◆ ABOUT THIS EXERCISE:
Start to finish, print the entries exactly, and carry none of the pictures over.

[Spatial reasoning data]
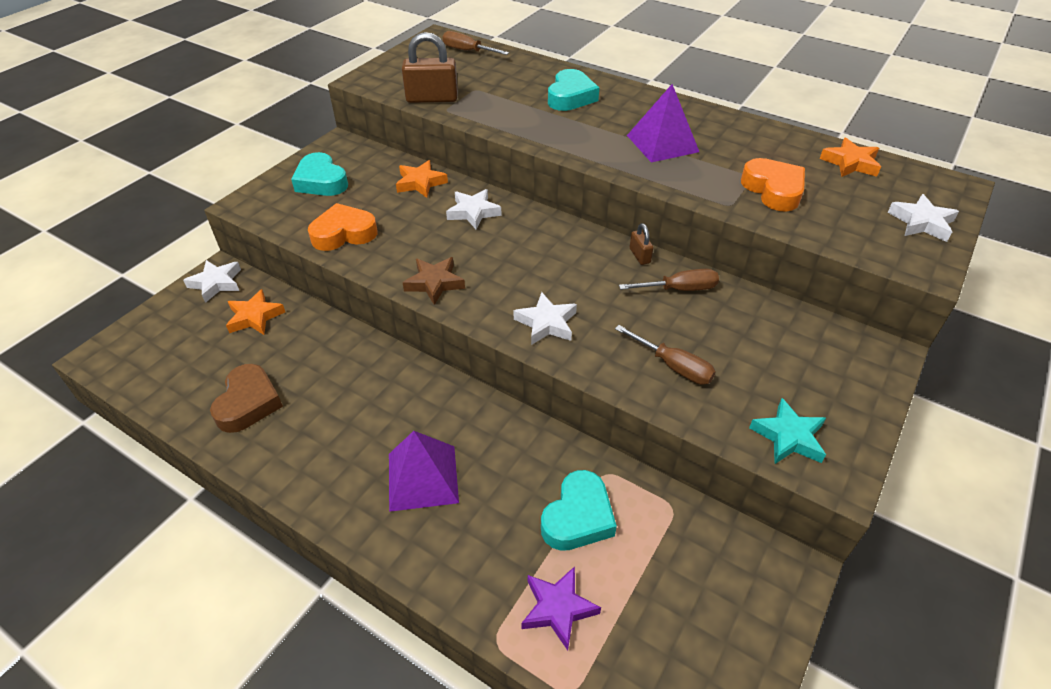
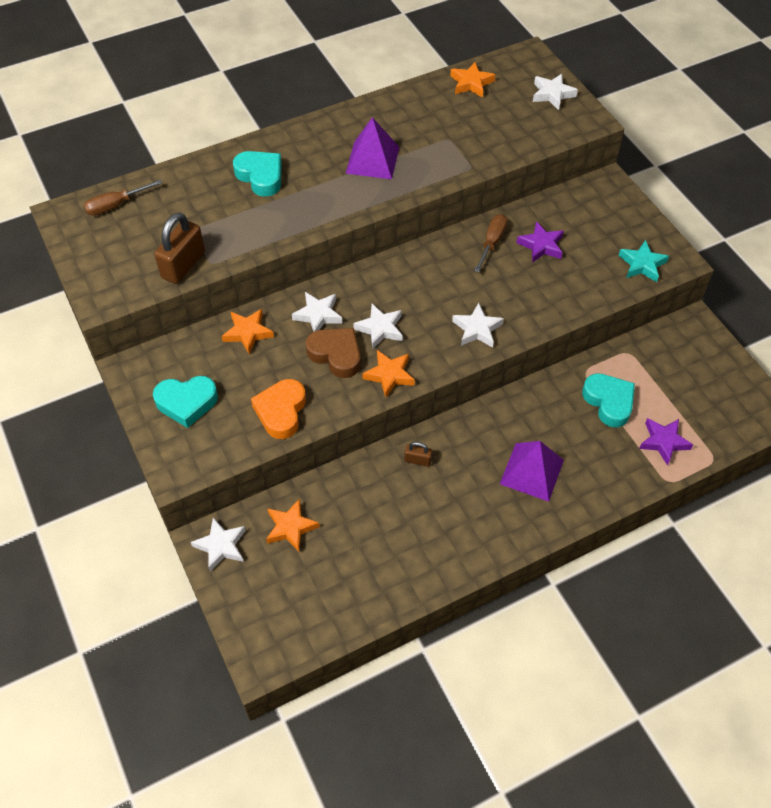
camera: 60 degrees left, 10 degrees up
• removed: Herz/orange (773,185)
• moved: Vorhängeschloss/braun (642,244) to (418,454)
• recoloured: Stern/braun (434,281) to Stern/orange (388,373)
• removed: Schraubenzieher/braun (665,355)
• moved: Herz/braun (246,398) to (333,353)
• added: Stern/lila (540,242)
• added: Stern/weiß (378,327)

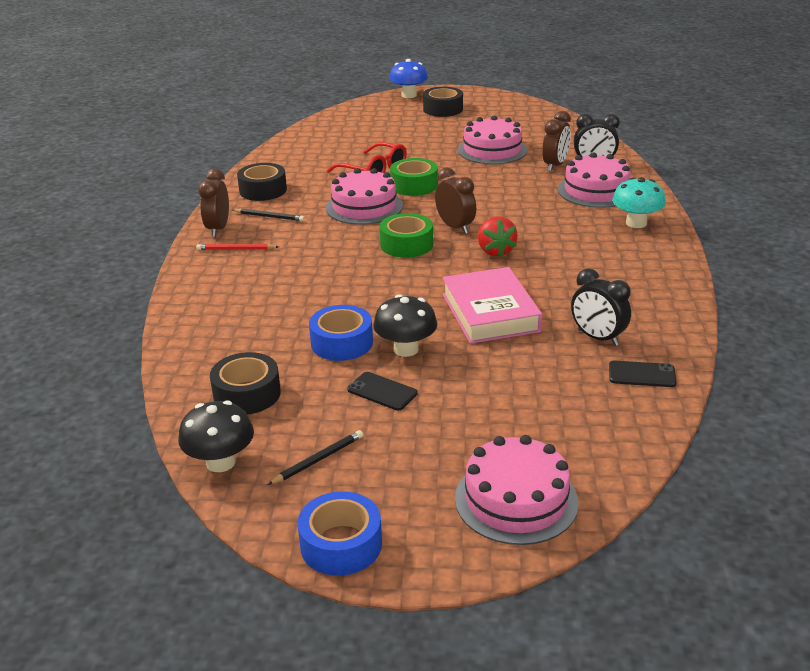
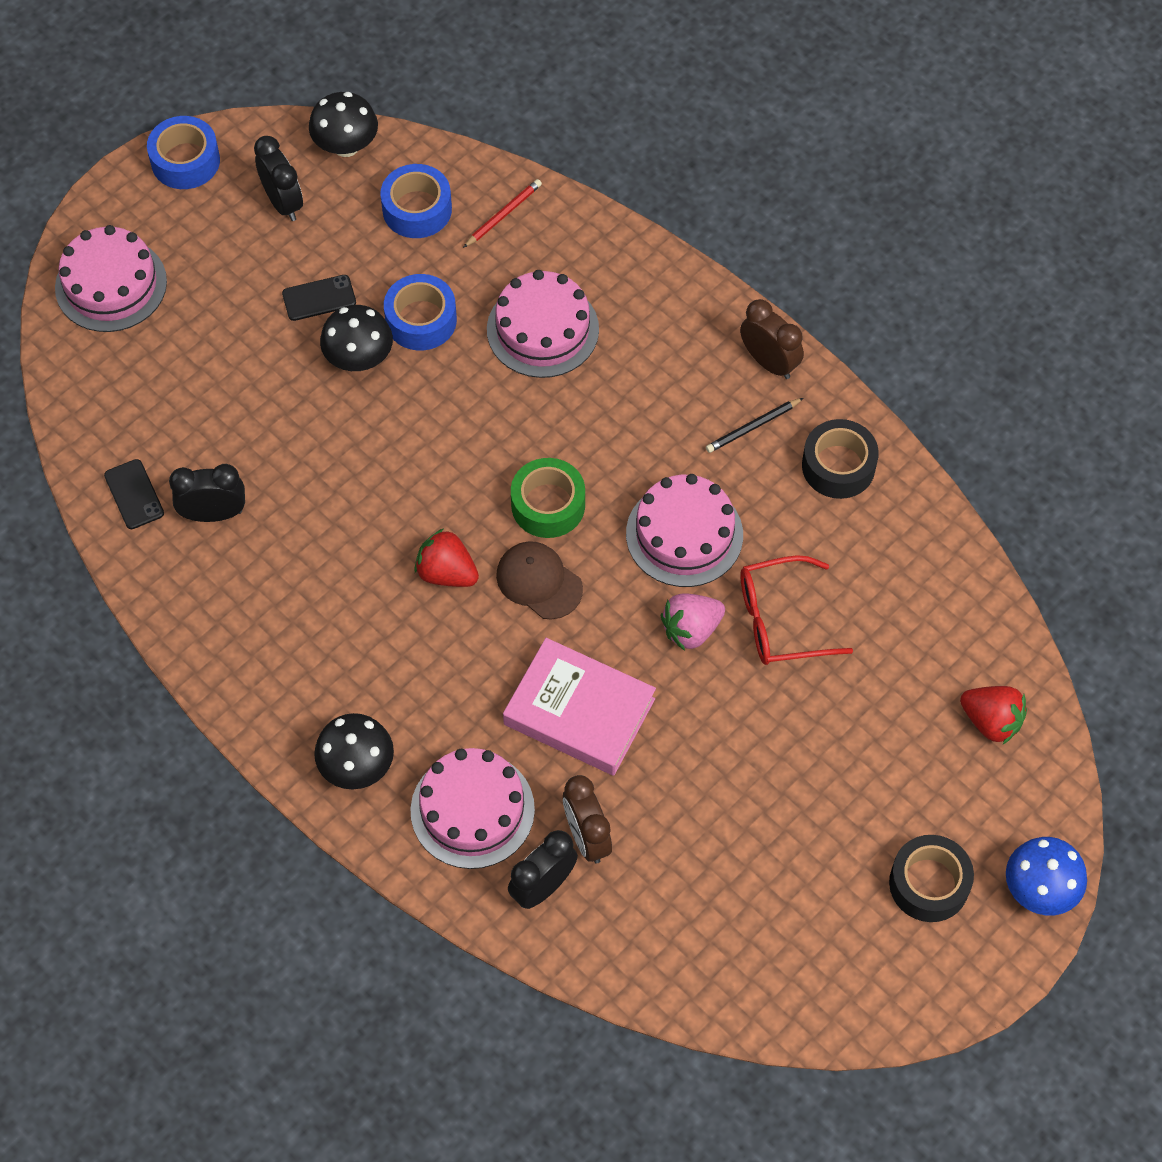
camera: 130 degrees right, 30 degrees up
• moved: Kuchen/rosa (492,140) to (543,324)
• replaced: Klebeband/grün (414,177) to Erdbeere/rosa (693,622)
• replaced: Wecker/braun (455,200) to Kappe/braun (539,580)
• recoloured: Pilz/türkis (639,202) to Pilz/schwarz (354,751)
• moved: Bleistift/rot (237,247) to (502,213)
• moved: Buch/rosa (492,305) to (579,707)
• recoloured: Klebeband/schwarz (245,383) to Klebeband/blau (416,201)
• turned: Handy/schwarz (642,373) = (134,494) 75 degrees counterclockwise
• replaced: Bleistift/schwarz (315,457) to Wecker/schwarz (278,178)
• added: Erdbeere/rot (993,715)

◆ PROBLEM SOLUTION:
camera: 60 degrees left, 10 degrees up
• removed: Herz/orange (773,185)
• moved: Vorhängeschloss/braun (642,244) to (418,454)
• recoloured: Stern/braun (434,281) to Stern/orange (388,373)
• removed: Schraubenzieher/braun (665,355)
• moved: Herz/braun (246,398) to (333,353)
• added: Stern/lila (540,242)
• added: Stern/weiß (378,327)

camera: 130 degrees right, 30 degrees up
• moved: Kuchen/rosa (492,140) to (543,324)
• replaced: Klebeband/grün (414,177) to Erdbeere/rosa (693,622)
• replaced: Wecker/braun (455,200) to Kappe/braun (539,580)
• recoloured: Pilz/türkis (639,202) to Pilz/schwarz (354,751)
• moved: Bleistift/rot (237,247) to (502,213)
• moved: Buch/rosa (492,305) to (579,707)
• recoloured: Klebeband/schwarz (245,383) to Klebeband/blau (416,201)
• turned: Handy/schwarz (642,373) = (134,494) 75 degrees counterclockwise
• replaced: Bleistift/schwarz (315,457) to Wecker/schwarz (278,178)
• added: Erdbeere/rot (993,715)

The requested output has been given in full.